### Source data

Start of Block

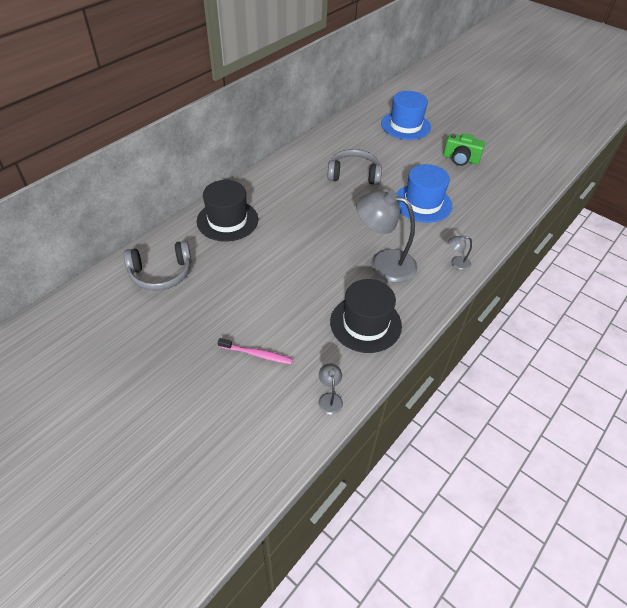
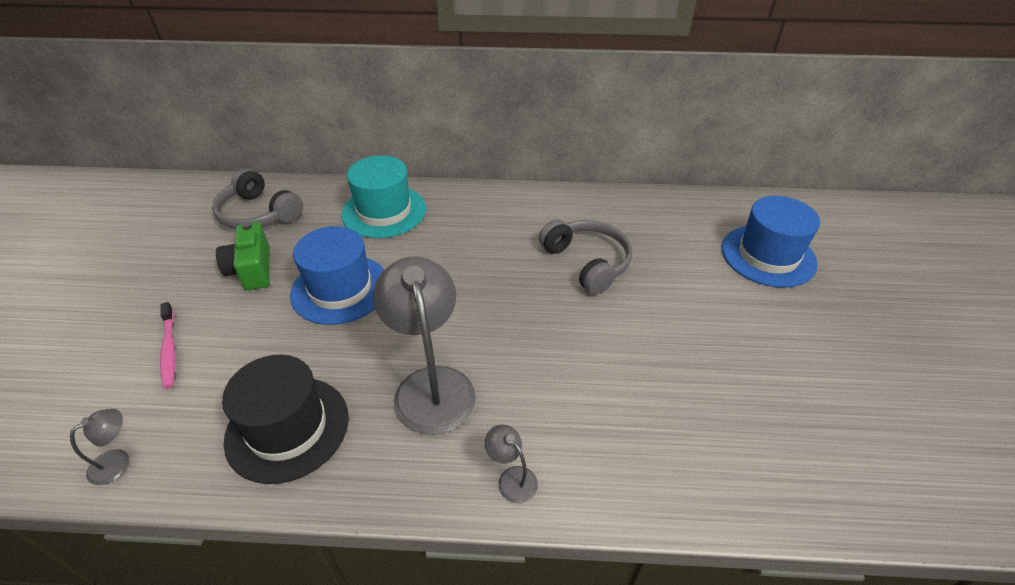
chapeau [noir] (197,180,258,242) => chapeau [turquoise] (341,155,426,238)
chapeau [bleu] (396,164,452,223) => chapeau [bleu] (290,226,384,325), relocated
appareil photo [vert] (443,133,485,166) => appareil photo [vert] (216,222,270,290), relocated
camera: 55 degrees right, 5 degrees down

End of Block

### Exercise objective
Set down the material exactly as given, but print none of the pictures.

### Reply to the task
chapeau [noir] (197,180,258,242) => chapeau [turquoise] (341,155,426,238)
chapeau [bleu] (396,164,452,223) => chapeau [bleu] (290,226,384,325), relocated
appareil photo [vert] (443,133,485,166) => appareil photo [vert] (216,222,270,290), relocated
camera: 55 degrees right, 5 degrees down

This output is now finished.